-- Your instructions --
Each line below must be transcribed with no word changed.

-- Raw data --

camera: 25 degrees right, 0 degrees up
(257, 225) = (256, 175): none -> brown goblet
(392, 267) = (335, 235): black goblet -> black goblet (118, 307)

-- Exercise output --
camera: 25 degrees right, 0 degrees up
(257, 225) = (256, 175): none -> brown goblet
(392, 267) = (335, 235): black goblet -> black goblet (118, 307)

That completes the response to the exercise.